*** DATASET RECORDS Section Begins ***

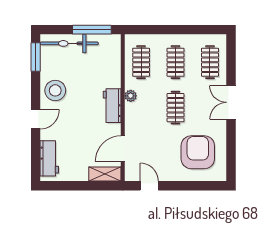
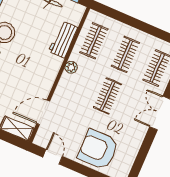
workbench: (112, 106) -> (63, 40), moved
armchair: (198, 152) -> (98, 149), moved, turned -90

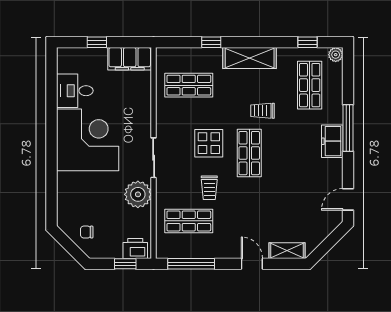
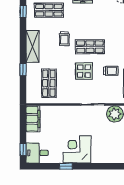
window: (97, 42) -> (23, 149), moved
desk: (75, 91) -> (37, 153), moved, turned 90
window: (51, 113) -> (66, 166), added
corner desk: (88, 140) -> (77, 149), width x0.74, depth x0.74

*** DATASET RECORDS Section Ends ***

# [TO-DO ITEM]
Write the "window: (51, 113) -> (66, 166), added" line and all later lines exactly. Stop at the end of the data.

# [TASK RESULT]
window: (51, 113) -> (66, 166), added
corner desk: (88, 140) -> (77, 149), width x0.74, depth x0.74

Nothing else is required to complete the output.